▸ **YOUR ASSIGNMENT**:
Reproduce the listing that follows word for word, without its pictures.

▸ **EXERCISE INPUT**:
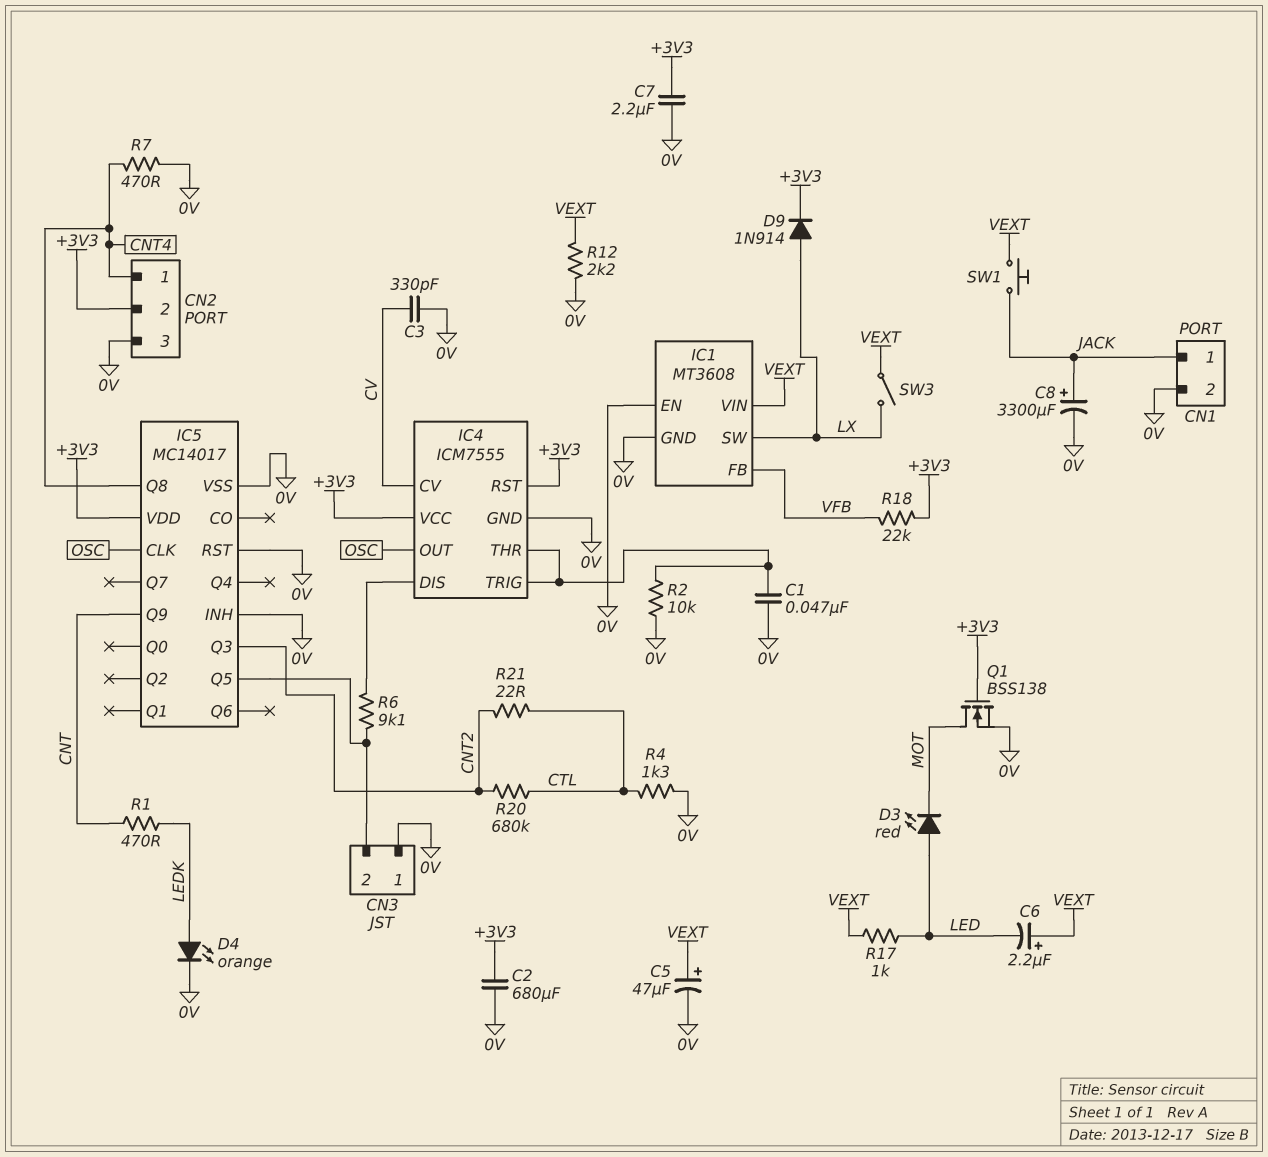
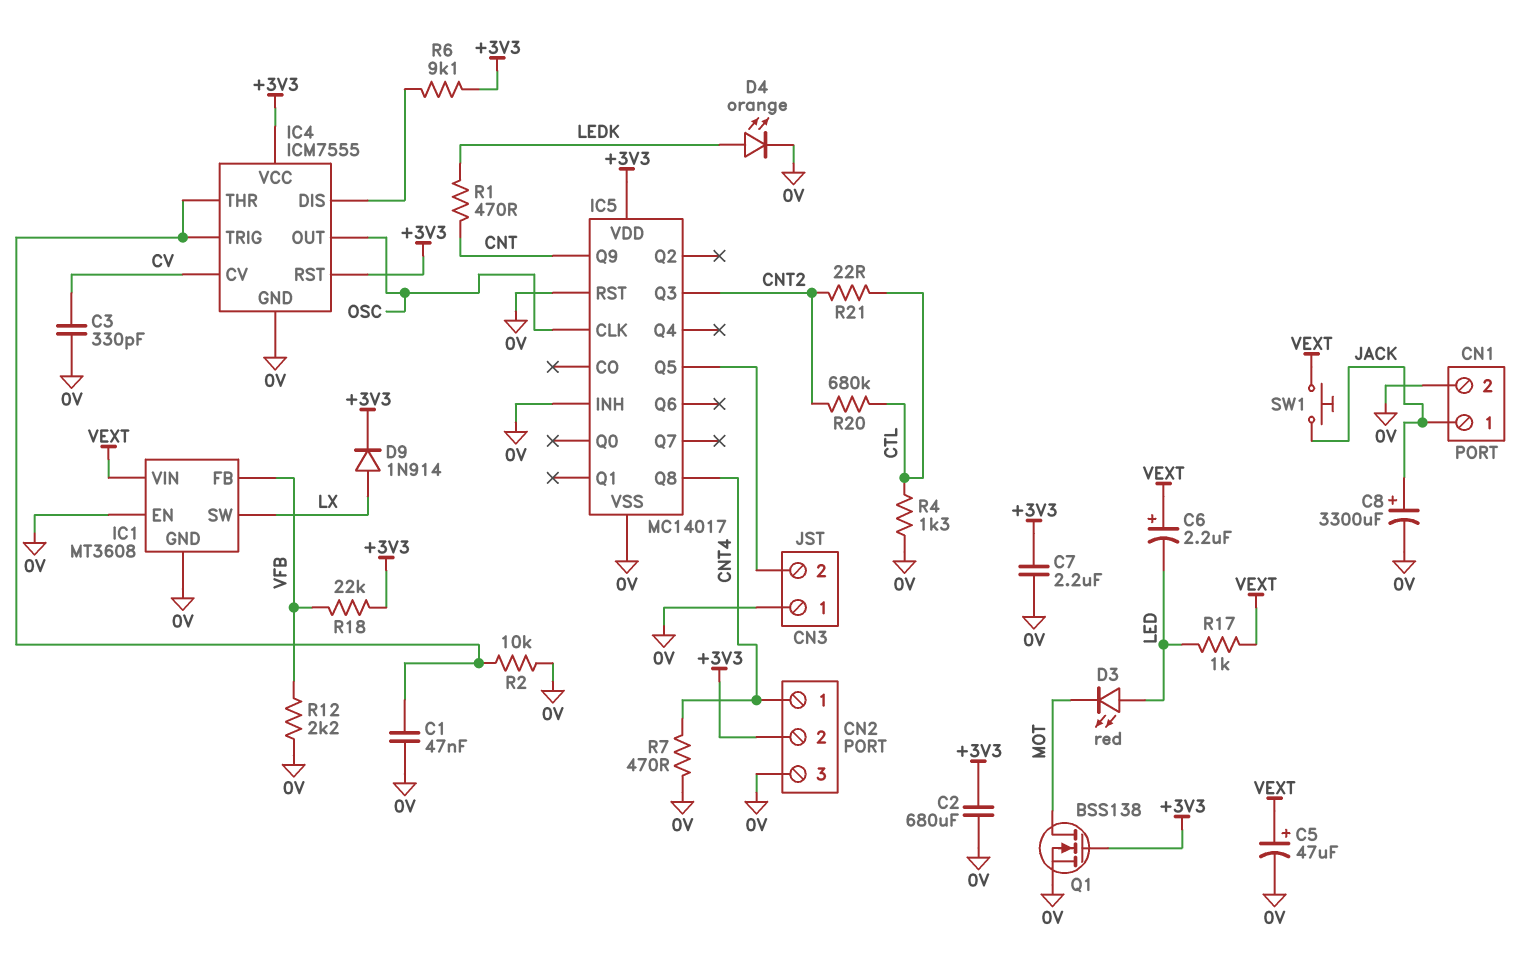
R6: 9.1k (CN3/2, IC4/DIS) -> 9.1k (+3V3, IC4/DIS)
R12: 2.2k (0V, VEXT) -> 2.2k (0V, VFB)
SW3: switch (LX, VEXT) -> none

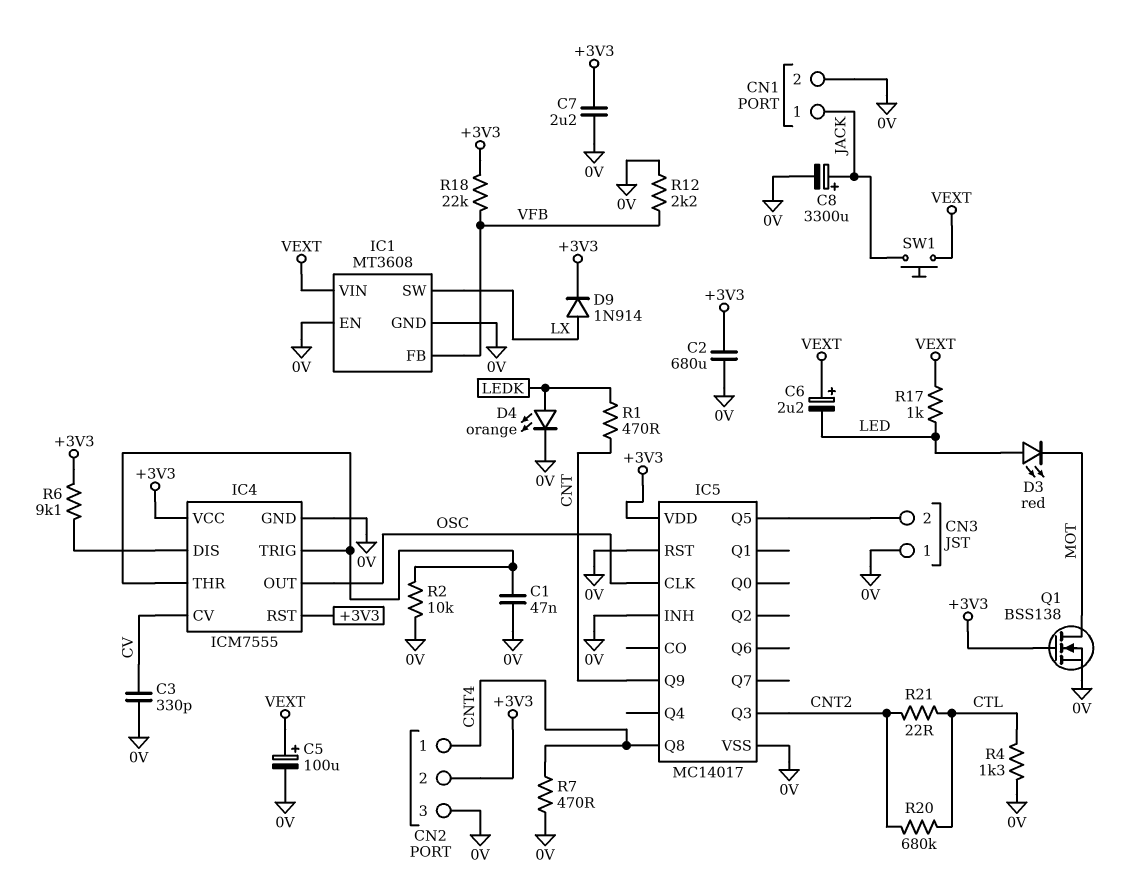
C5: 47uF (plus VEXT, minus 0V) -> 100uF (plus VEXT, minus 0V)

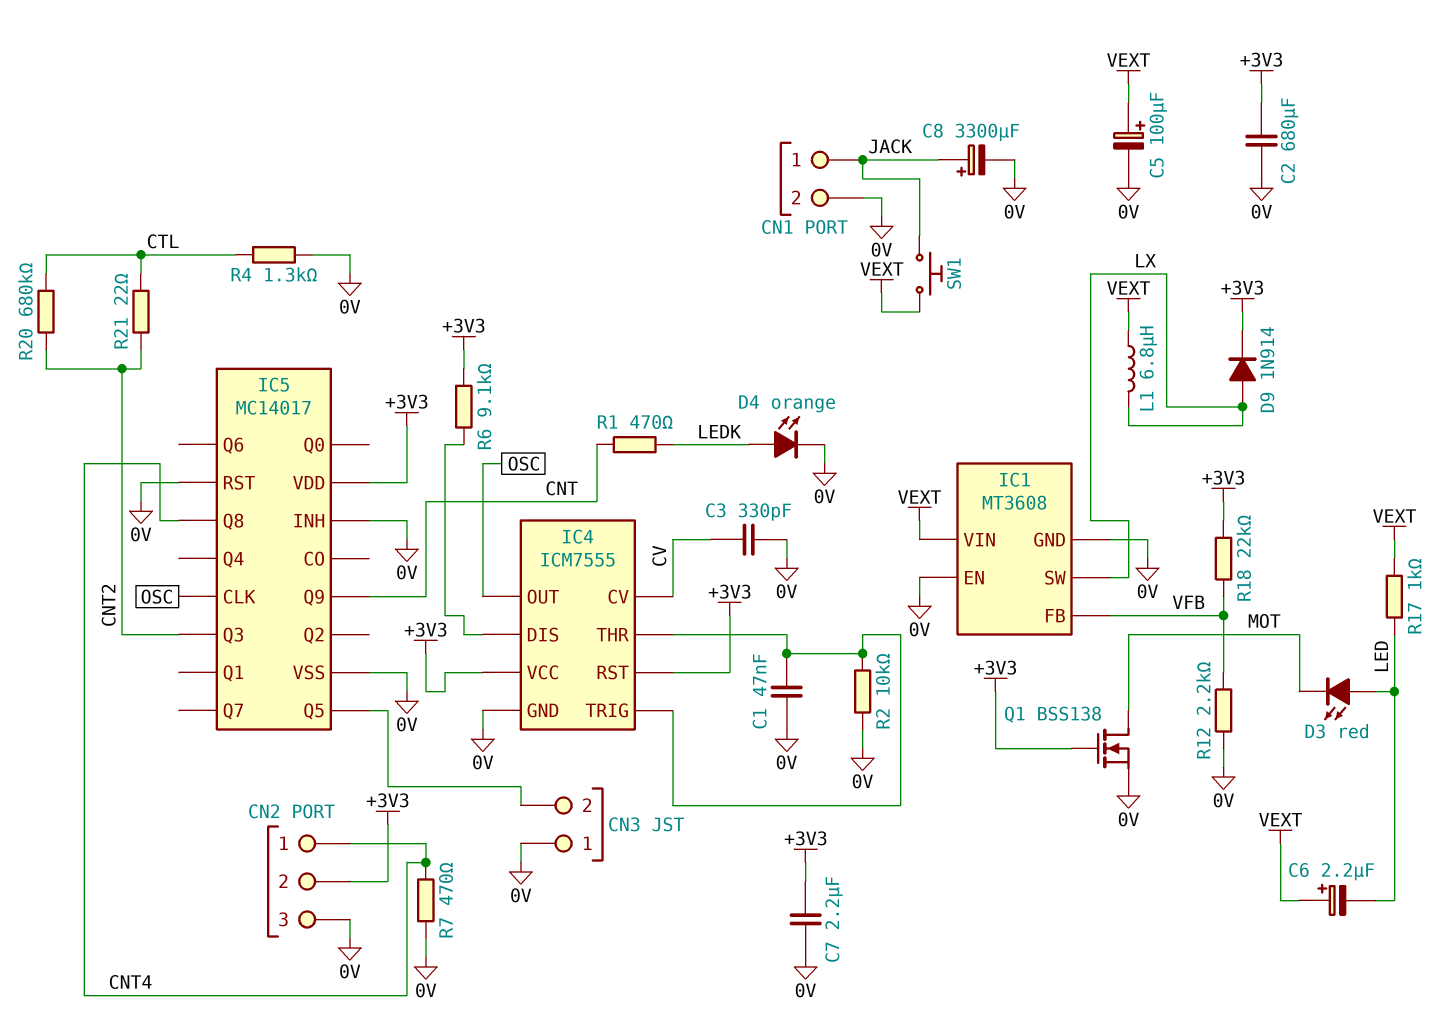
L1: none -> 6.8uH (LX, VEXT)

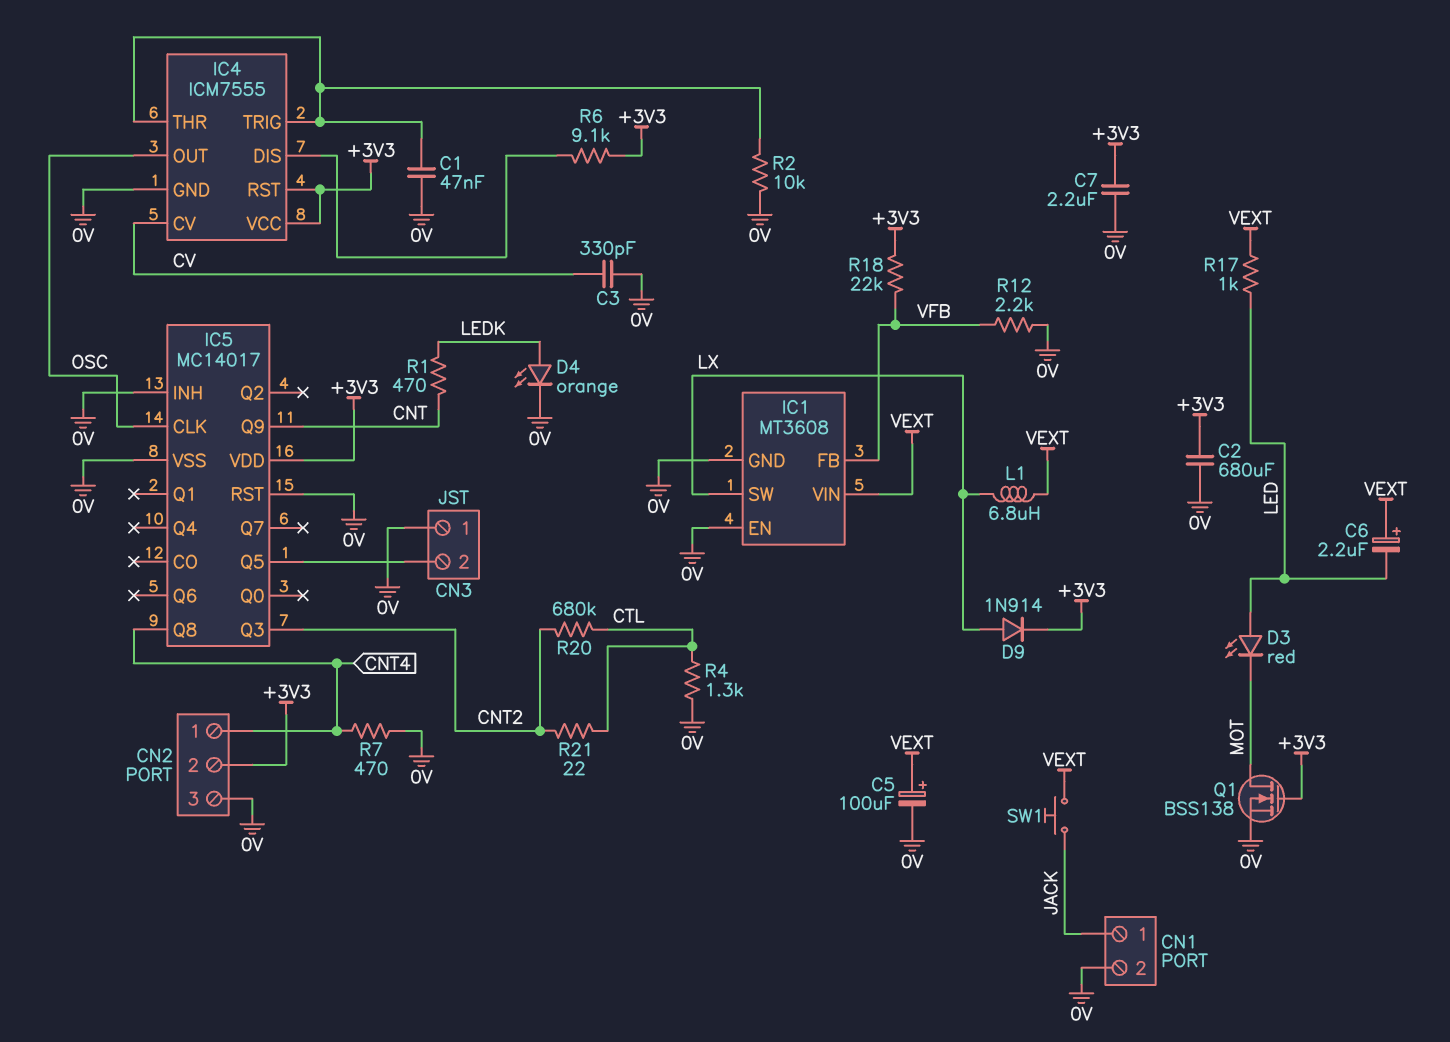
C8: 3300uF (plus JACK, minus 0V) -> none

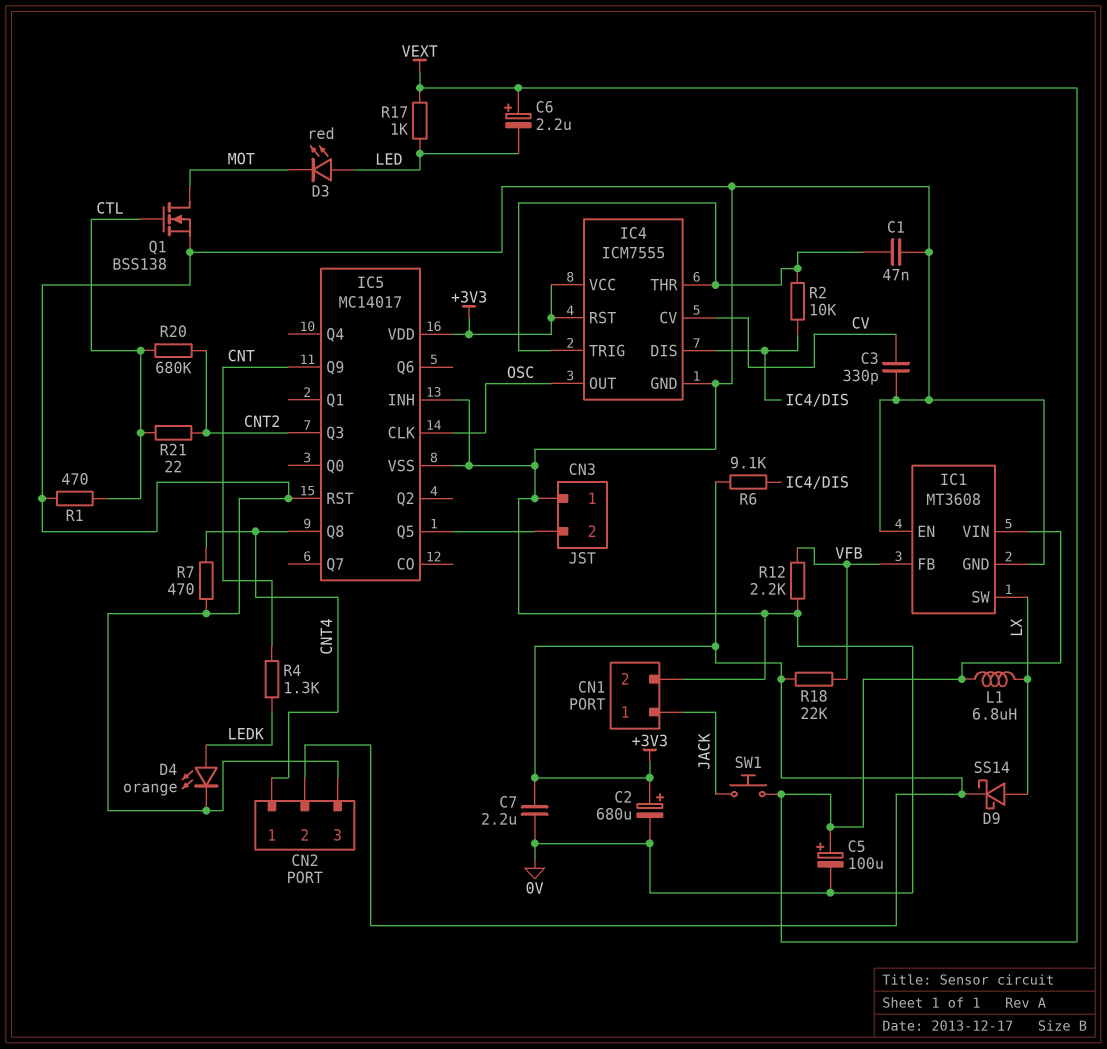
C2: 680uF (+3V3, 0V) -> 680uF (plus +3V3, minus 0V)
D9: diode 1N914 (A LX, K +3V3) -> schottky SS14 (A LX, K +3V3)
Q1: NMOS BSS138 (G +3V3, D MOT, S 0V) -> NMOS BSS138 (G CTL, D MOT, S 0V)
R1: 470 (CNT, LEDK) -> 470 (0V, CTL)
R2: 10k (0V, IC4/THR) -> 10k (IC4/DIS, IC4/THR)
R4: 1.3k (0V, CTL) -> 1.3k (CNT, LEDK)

▸ **OUTPUT OF THE EXERCISE**:
R6: 9.1k (CN3/2, IC4/DIS) -> 9.1k (+3V3, IC4/DIS)
R12: 2.2k (0V, VEXT) -> 2.2k (0V, VFB)
SW3: switch (LX, VEXT) -> none

C5: 47uF (plus VEXT, minus 0V) -> 100uF (plus VEXT, minus 0V)

L1: none -> 6.8uH (LX, VEXT)

C8: 3300uF (plus JACK, minus 0V) -> none

C2: 680uF (+3V3, 0V) -> 680uF (plus +3V3, minus 0V)
D9: diode 1N914 (A LX, K +3V3) -> schottky SS14 (A LX, K +3V3)
Q1: NMOS BSS138 (G +3V3, D MOT, S 0V) -> NMOS BSS138 (G CTL, D MOT, S 0V)
R1: 470 (CNT, LEDK) -> 470 (0V, CTL)
R2: 10k (0V, IC4/THR) -> 10k (IC4/DIS, IC4/THR)
R4: 1.3k (0V, CTL) -> 1.3k (CNT, LEDK)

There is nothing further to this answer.